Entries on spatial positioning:
※

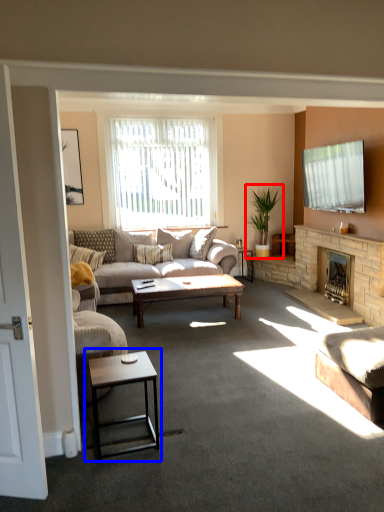
Question: Which object appears farthest to the camera in this image, houseplant (highlighted by a red box) or coffee table (highlighted by a blue box)?

Choices:
 (A) houseplant
 (B) coffee table

Answer: (A)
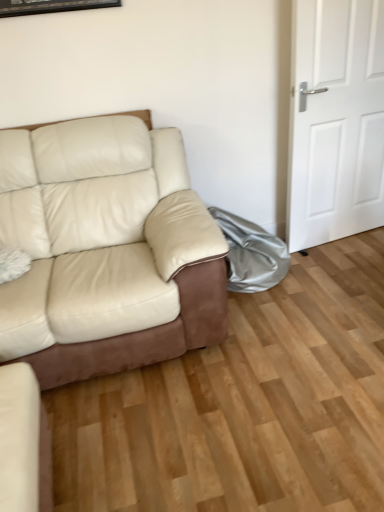
You are a GUI agent. You are given a task and a screenshot of the screen. Output one action in this format:
    pyautogui.click(x=<x>, y=<y>)
    Task: Click on the vacant space to the right of beige leather couch at left, marked as the first studio couch in a top-to-bottom arrangement
    The height and width of the screenshot is (512, 384).
    Given the screenshot: What is the action you would take?
    pyautogui.click(x=299, y=339)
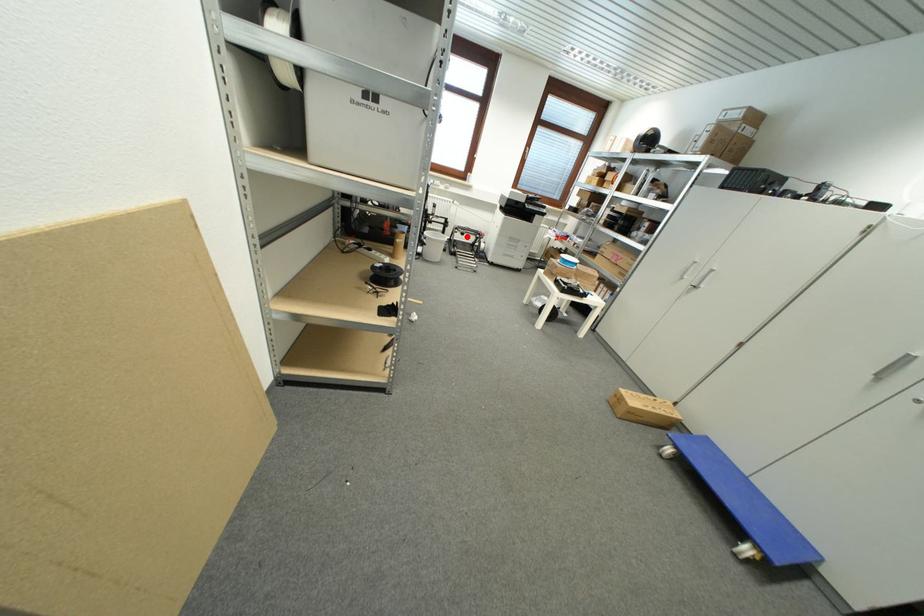
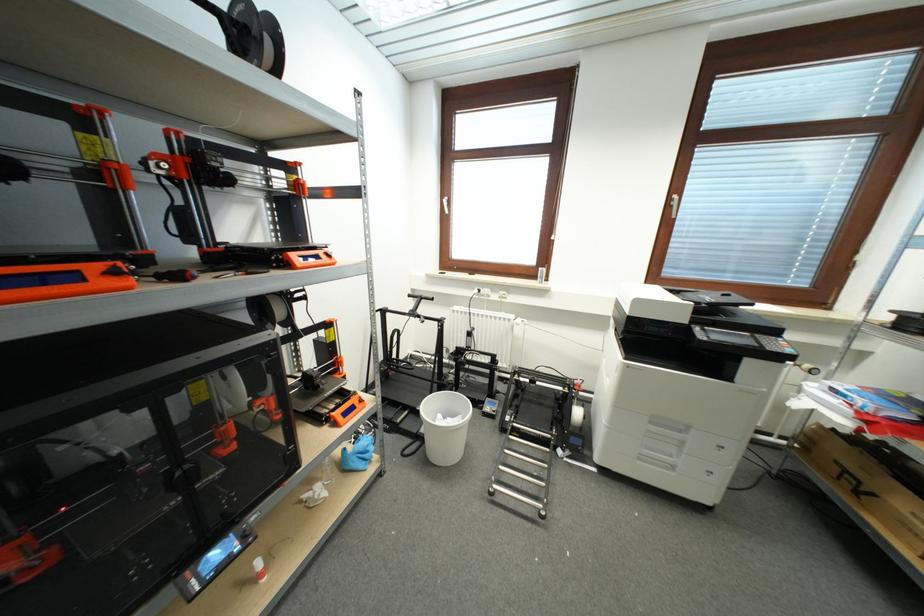
The point at the highlighted location is marked in the first image. Where is the corresponding point in the second image?

(537, 384)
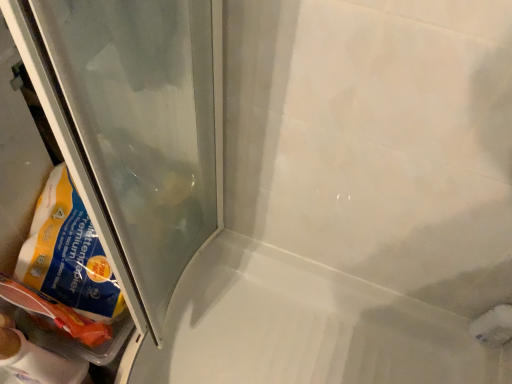
Question: Can you confirm if transparent plastic bag at lower left is smaller than white glossy bath at center?

Choices:
 (A) yes
 (B) no

Answer: (A)

Question: Is transparent plastic bag at lower left positioned beyond the bounds of white glossy bath at center?

Choices:
 (A) yes
 (B) no

Answer: (A)

Question: Could you tell me if transparent plastic bag at lower left is turned towards white glossy bath at center?

Choices:
 (A) no
 (B) yes

Answer: (A)

Question: Can you confirm if transparent plastic bag at lower left is shorter than white glossy bath at center?

Choices:
 (A) no
 (B) yes

Answer: (A)

Question: Is transparent plastic bag at lower left bigger than white glossy bath at center?

Choices:
 (A) yes
 (B) no

Answer: (B)

Question: Is white glossy bath at center surrounded by transparent plastic bag at lower left?

Choices:
 (A) yes
 (B) no

Answer: (B)

Question: Can transparent plastic bag at lower left be found inside white glossy bath at center?

Choices:
 (A) yes
 (B) no

Answer: (B)

Question: Is white glossy bath at center smaller than transparent plastic bag at lower left?

Choices:
 (A) no
 (B) yes

Answer: (A)

Question: Considering the relative positions of white glossy bath at center and transparent plastic bag at lower left in the image provided, is white glossy bath at center behind transparent plastic bag at lower left?

Choices:
 (A) no
 (B) yes

Answer: (B)

Question: Can you confirm if white glossy bath at center is wider than transparent plastic bag at lower left?

Choices:
 (A) yes
 (B) no

Answer: (A)

Question: Does white glossy bath at center have a greater height compared to transparent plastic bag at lower left?

Choices:
 (A) no
 (B) yes

Answer: (A)

Question: Is white glossy bath at center directly adjacent to transparent plastic bag at lower left?

Choices:
 (A) no
 (B) yes

Answer: (A)

Question: Visually, is white glossy bath at center positioned to the left or to the right of transparent plastic bag at lower left?

Choices:
 (A) right
 (B) left

Answer: (A)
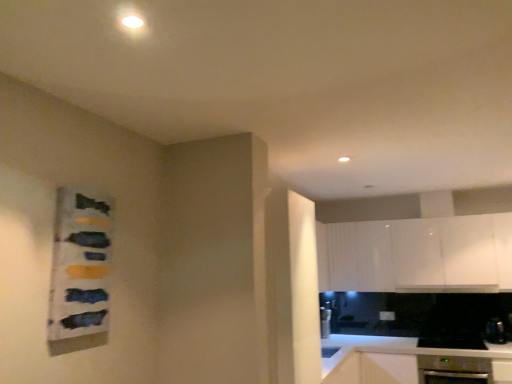
Question: Is white glossy countertop at lower right at the right side of satin black oven at lower right, which ranks as the second appliance in left-to-right order?

Choices:
 (A) yes
 (B) no

Answer: (B)

Question: Is white glossy countertop at lower right in front of satin black oven at lower right, which ranks as the second appliance in left-to-right order?

Choices:
 (A) no
 (B) yes

Answer: (B)

Question: Does white glossy countertop at lower right have a smaller size compared to satin black oven at lower right, which ranks as the second appliance in left-to-right order?

Choices:
 (A) no
 (B) yes

Answer: (A)

Question: Does white glossy countertop at lower right have a greater width compared to satin black oven at lower right, which ranks as the second appliance in left-to-right order?

Choices:
 (A) yes
 (B) no

Answer: (A)

Question: Considering the relative positions of white glossy countertop at lower right and satin black oven at lower right, the 1th appliance in the right-to-left sequence, in the image provided, is white glossy countertop at lower right to the left of satin black oven at lower right, the 1th appliance in the right-to-left sequence, from the viewer's perspective?

Choices:
 (A) no
 (B) yes

Answer: (B)

Question: From the image's perspective, is white glossy cabinet at upper right located above or below satin silver dishwasher at lower right?

Choices:
 (A) above
 (B) below

Answer: (A)

Question: Looking at their shapes, would you say white glossy cabinet at upper right is wider or thinner than satin silver dishwasher at lower right?

Choices:
 (A) wide
 (B) thin

Answer: (B)

Question: Is white glossy cabinet at upper right taller or shorter than satin silver dishwasher at lower right?

Choices:
 (A) short
 (B) tall

Answer: (B)

Question: Is white glossy cabinet at upper right situated inside satin silver dishwasher at lower right or outside?

Choices:
 (A) outside
 (B) inside

Answer: (A)

Question: Is white glossy countertop at lower right taller or shorter than satin silver dishwasher at lower right?

Choices:
 (A) tall
 (B) short

Answer: (A)

Question: Based on their positions, is white glossy countertop at lower right located to the left or right of satin silver dishwasher at lower right?

Choices:
 (A) left
 (B) right

Answer: (A)

Question: Looking at the image, does white glossy countertop at lower right seem bigger or smaller compared to satin silver dishwasher at lower right?

Choices:
 (A) big
 (B) small

Answer: (A)

Question: From the image's perspective, is white glossy countertop at lower right located above or below satin silver dishwasher at lower right?

Choices:
 (A) above
 (B) below

Answer: (B)

Question: From a real-world perspective, is white glossy cabinet at upper right physically located above or below satin black oven at lower right, which ranks as the second appliance in left-to-right order?

Choices:
 (A) below
 (B) above

Answer: (B)

Question: From the image's perspective, is white glossy cabinet at upper right located above or below satin black oven at lower right, which ranks as the second appliance in left-to-right order?

Choices:
 (A) below
 (B) above

Answer: (B)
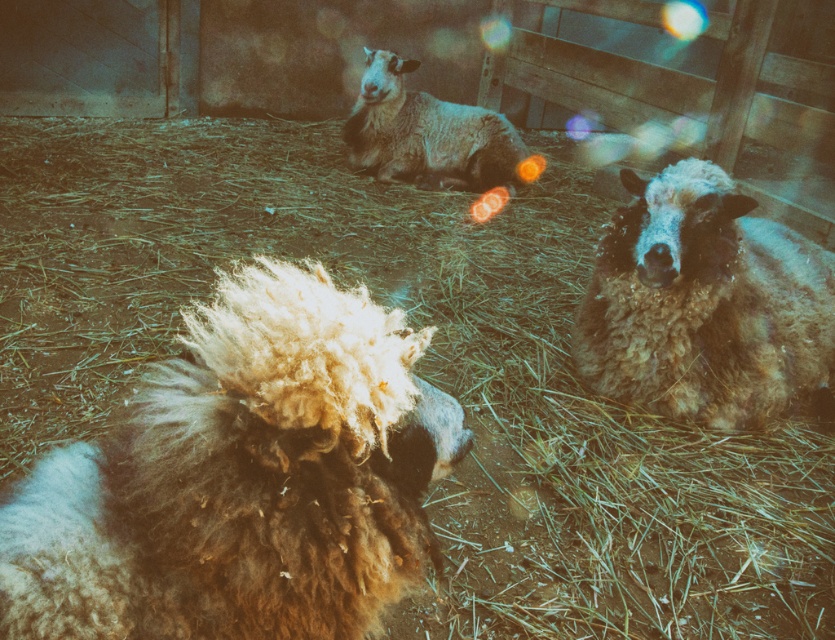
Question: Which object appears closest to the camera in this image?

Choices:
 (A) fluffy brown wool at center
 (B) fuzzy brown sheep at center
 (C) fuzzy woolen sheep at center

Answer: (A)

Question: Which of the following is the farthest from the observer?

Choices:
 (A) (464, 113)
 (B) (796, 317)

Answer: (A)

Question: Which object appears closest to the camera in this image?

Choices:
 (A) fluffy brown wool at center
 (B) fuzzy brown sheep at center

Answer: (A)

Question: Is fuzzy brown sheep at center in front of fuzzy woolen sheep at center?

Choices:
 (A) yes
 (B) no

Answer: (A)

Question: Can you confirm if fluffy brown wool at center is positioned above fuzzy woolen sheep at center?

Choices:
 (A) no
 (B) yes

Answer: (A)

Question: Can you confirm if fluffy brown wool at center is positioned above fuzzy woolen sheep at center?

Choices:
 (A) no
 (B) yes

Answer: (A)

※

Job
How many of the lines above contain the string "table"? Reply with the number alone.

Expected answer
2